◆ Given information
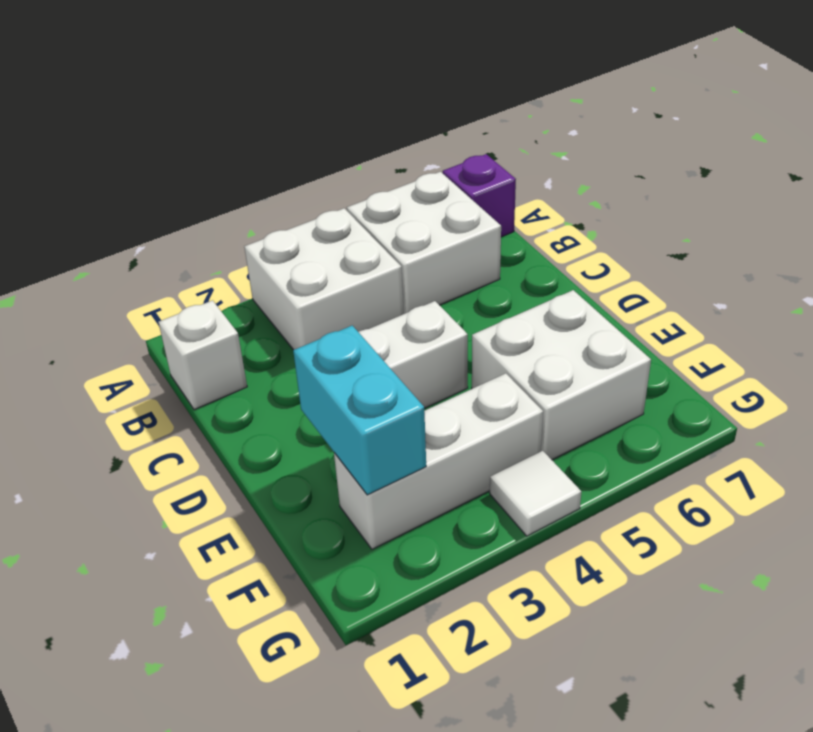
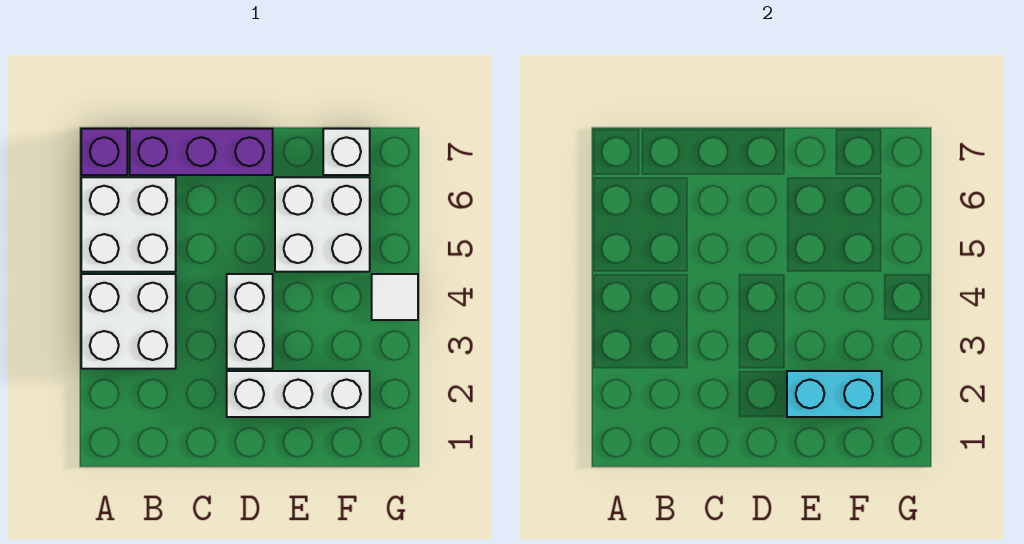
white brick B1 level 1 -> white brick F7 level 1
none -> purple brick B7:D7 level 1
white brick F2:F4 level 1 -> white brick D2:F2 level 1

◆ Work item
Give the data again exactly as it stands, apart from the pictures.

◆ Task output
white brick B1 level 1 -> white brick F7 level 1
none -> purple brick B7:D7 level 1
white brick F2:F4 level 1 -> white brick D2:F2 level 1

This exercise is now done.